Assignment
Without the images, write out the whole listing exactly.

Given data
——————

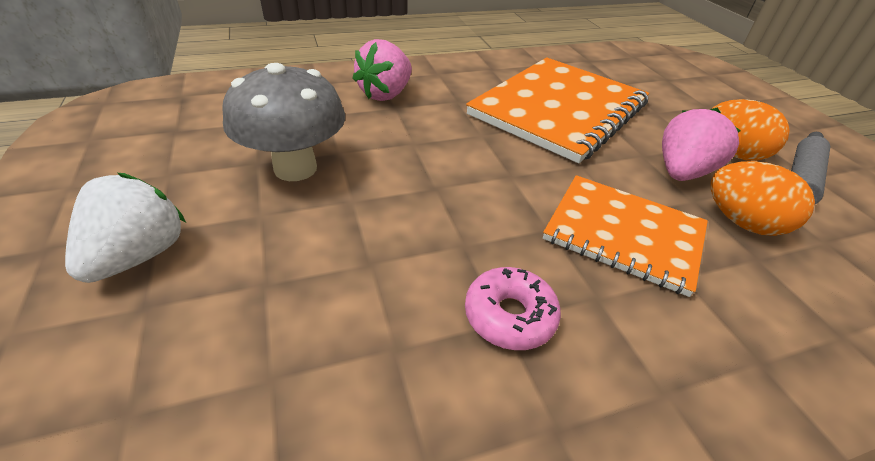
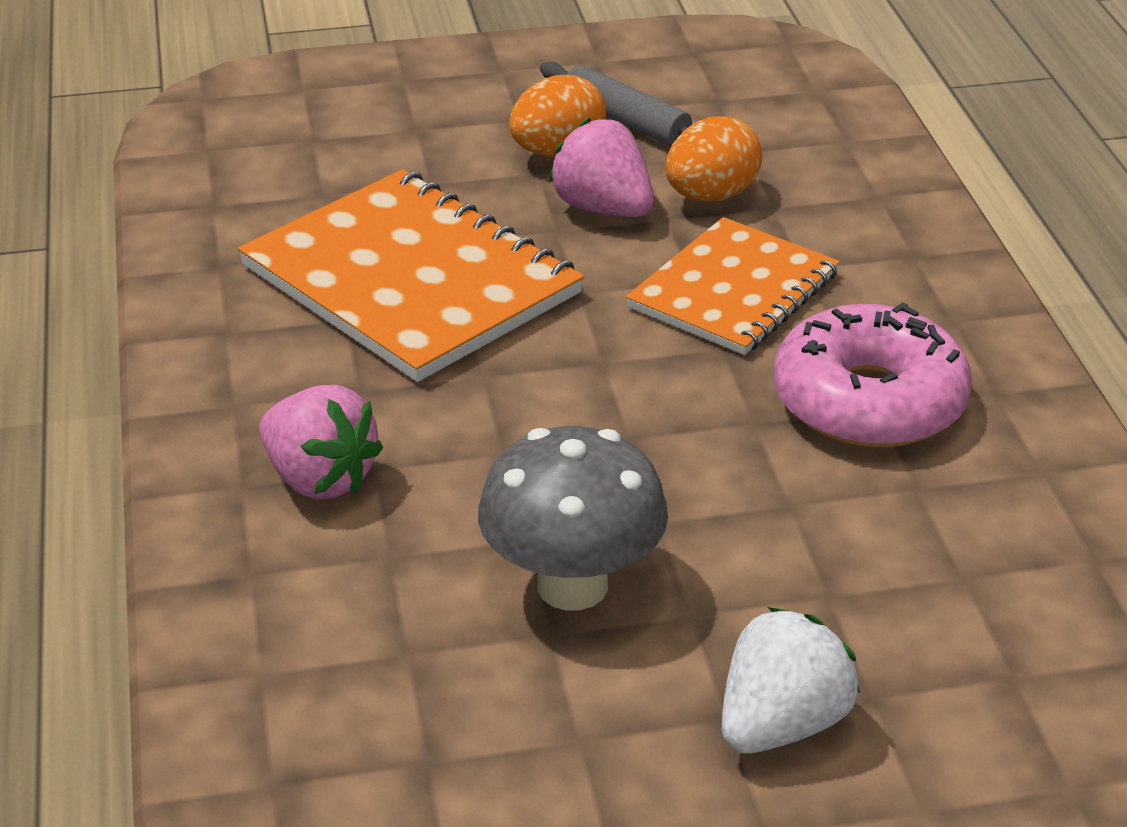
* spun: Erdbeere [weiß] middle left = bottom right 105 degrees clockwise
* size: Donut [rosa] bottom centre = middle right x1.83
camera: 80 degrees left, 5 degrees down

——————

Written solution
* spun: Erdbeere [weiß] middle left = bottom right 105 degrees clockwise
* size: Donut [rosa] bottom centre = middle right x1.83
camera: 80 degrees left, 5 degrees down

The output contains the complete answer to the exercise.